-- EXCERPTED DATA follows --
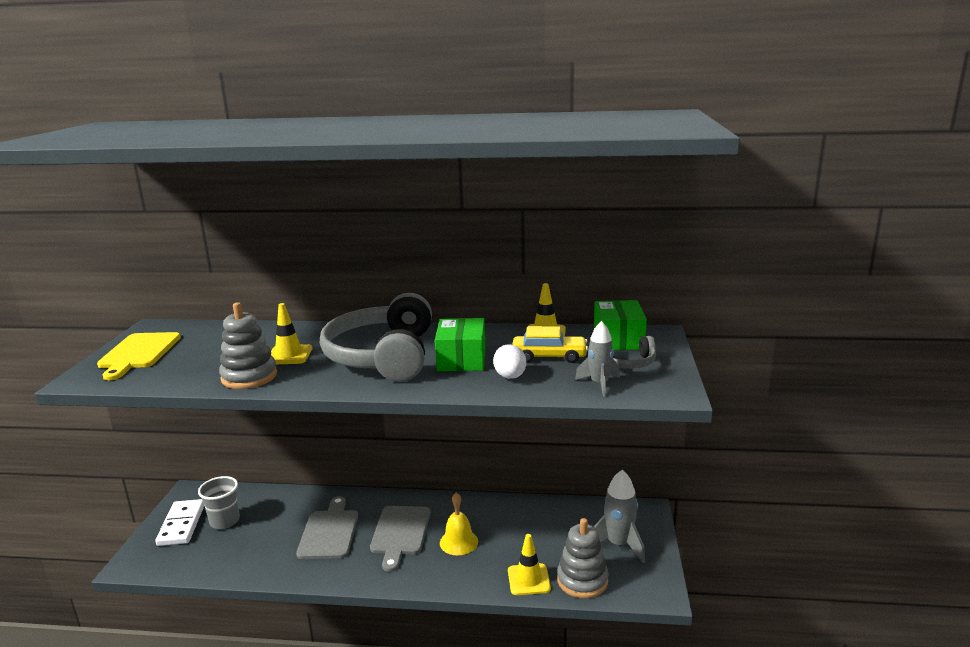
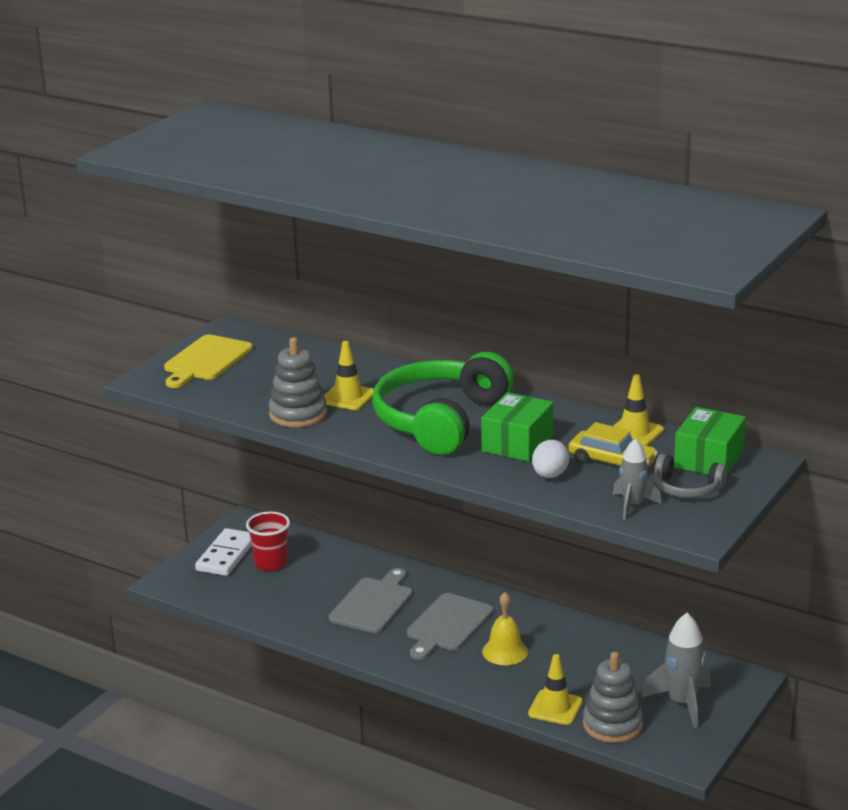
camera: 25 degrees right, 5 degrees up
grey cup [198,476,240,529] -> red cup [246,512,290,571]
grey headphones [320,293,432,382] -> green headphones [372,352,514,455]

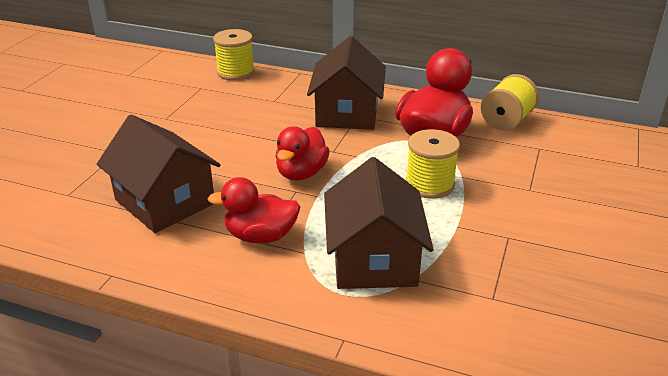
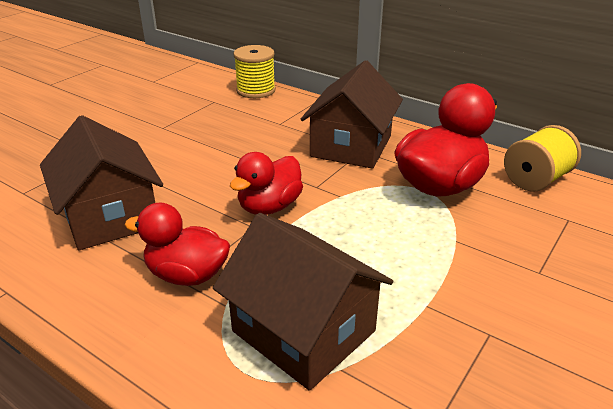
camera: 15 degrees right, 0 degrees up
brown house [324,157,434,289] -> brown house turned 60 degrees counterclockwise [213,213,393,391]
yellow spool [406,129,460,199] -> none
-- EXCERPTED DATA concluded --
WORK REQUEST. Write out each record exactly as shown, but not its pictures.

FINAL ANSWER.
camera: 25 degrees right, 5 degrees up
grey cup [198,476,240,529] -> red cup [246,512,290,571]
grey headphones [320,293,432,382] -> green headphones [372,352,514,455]

camera: 15 degrees right, 0 degrees up
brown house [324,157,434,289] -> brown house turned 60 degrees counterclockwise [213,213,393,391]
yellow spool [406,129,460,199] -> none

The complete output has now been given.